> Aim of the task
Scan the records for the line containing "white trophy (353"; extract it and all later lines, verbatim, through the end, and nothing before it.

[[ Available records, beginning ]]

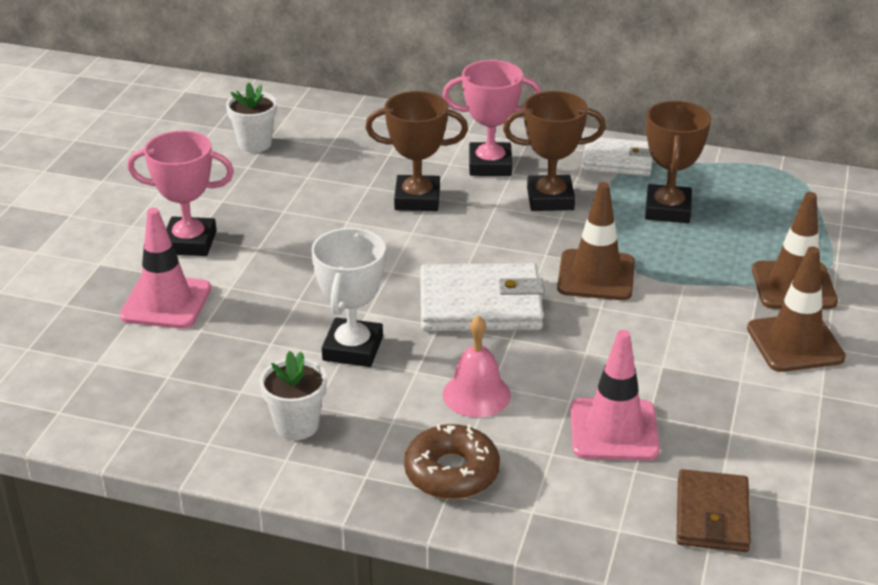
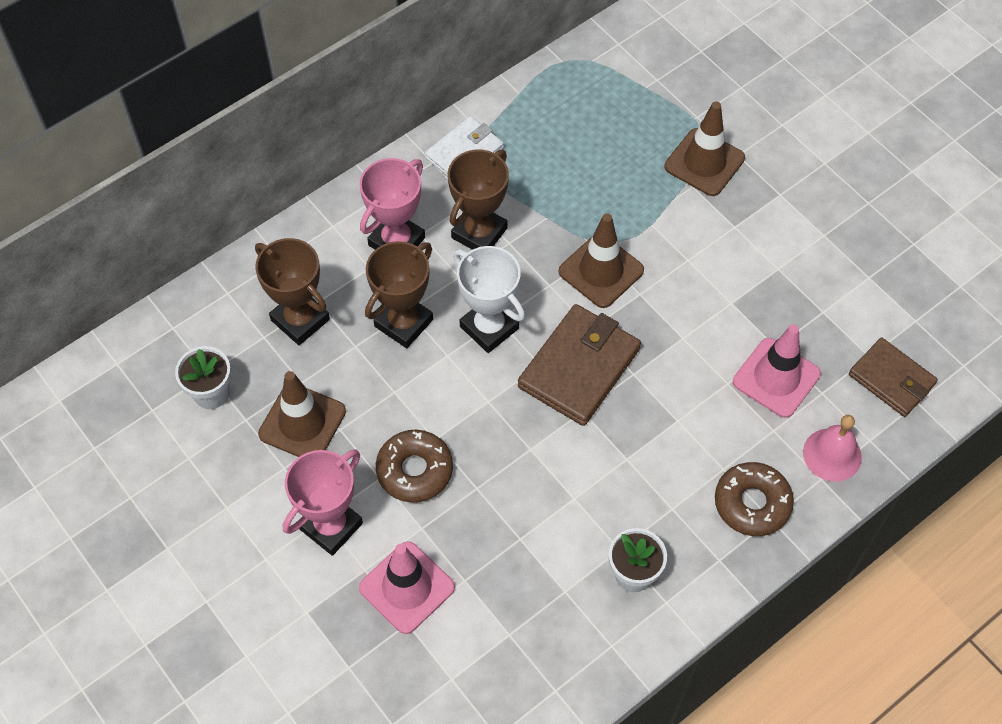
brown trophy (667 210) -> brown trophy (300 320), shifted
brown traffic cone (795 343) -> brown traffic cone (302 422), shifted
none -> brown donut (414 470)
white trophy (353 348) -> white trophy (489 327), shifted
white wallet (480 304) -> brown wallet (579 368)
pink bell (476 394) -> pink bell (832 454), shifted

[[ Available records, end ]]

> Task result
white trophy (353 348) -> white trophy (489 327), shifted
white wallet (480 304) -> brown wallet (579 368)
pink bell (476 394) -> pink bell (832 454), shifted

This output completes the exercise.